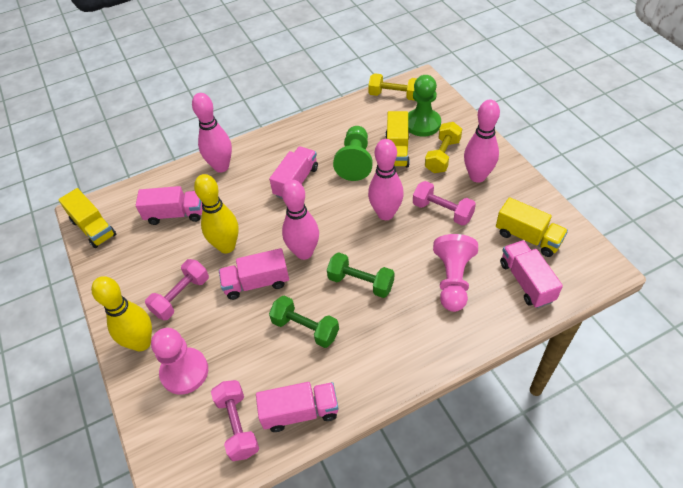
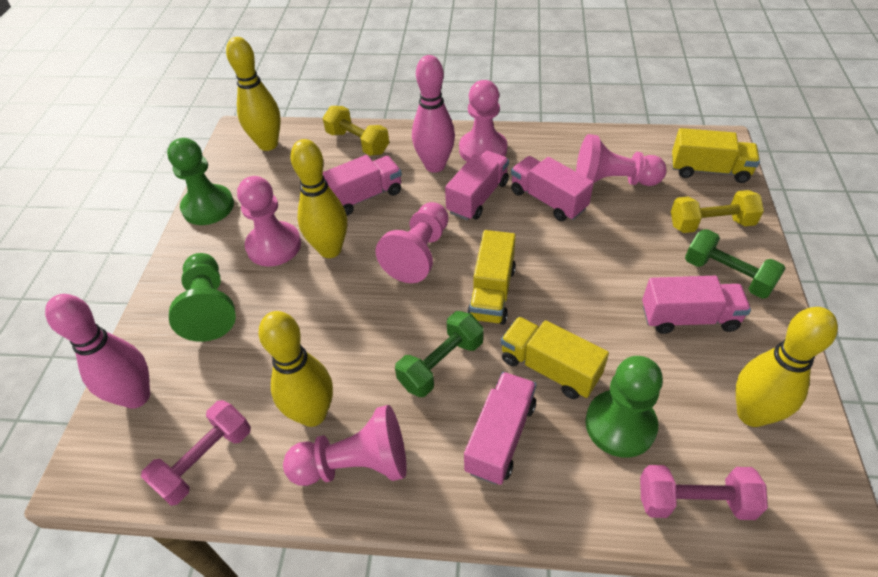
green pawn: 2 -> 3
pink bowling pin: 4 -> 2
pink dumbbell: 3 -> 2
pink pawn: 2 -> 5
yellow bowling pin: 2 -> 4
▬▬▬▬▬▬
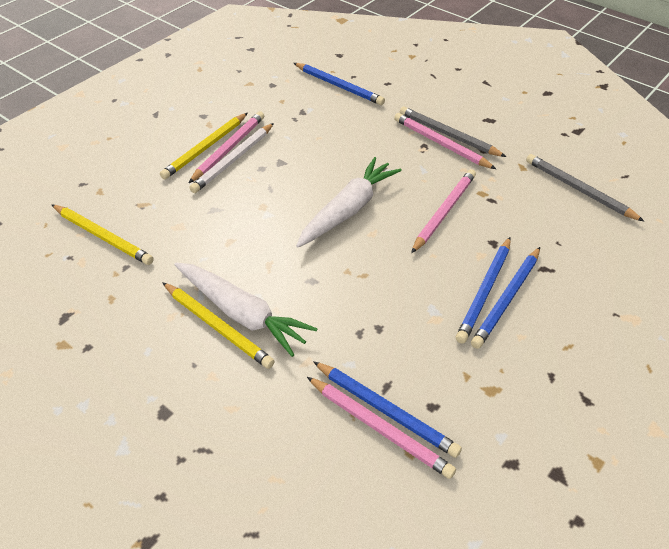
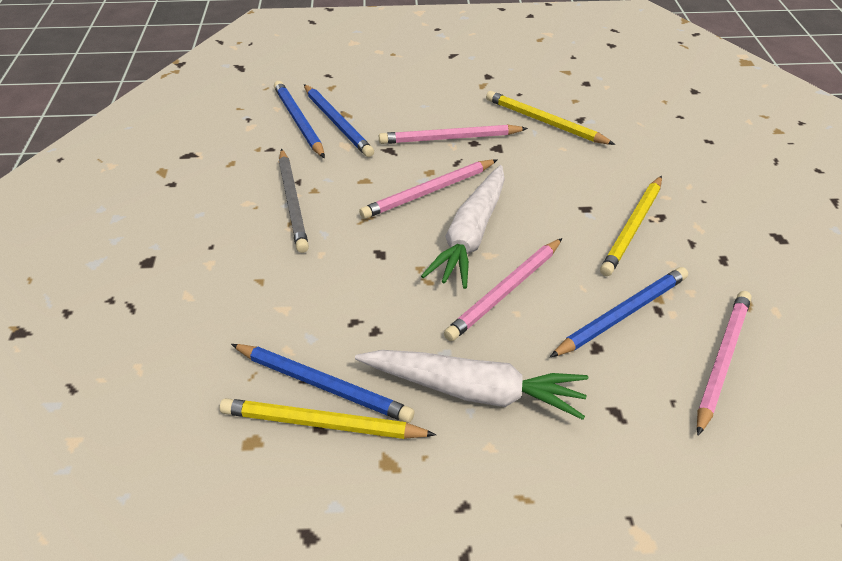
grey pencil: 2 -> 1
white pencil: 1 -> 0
▬▬▬▬▬▬
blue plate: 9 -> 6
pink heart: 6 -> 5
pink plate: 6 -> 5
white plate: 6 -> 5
▬▬▬▬▬▬
Could you restate, word for word, the lines above from the one with "pink bowling pin: 4 -> 2" to the one with "yellow bowling pin: 2 -> 4", both included?

▸ Output of the exercise
pink bowling pin: 4 -> 2
pink dumbbell: 3 -> 2
pink pawn: 2 -> 5
yellow bowling pin: 2 -> 4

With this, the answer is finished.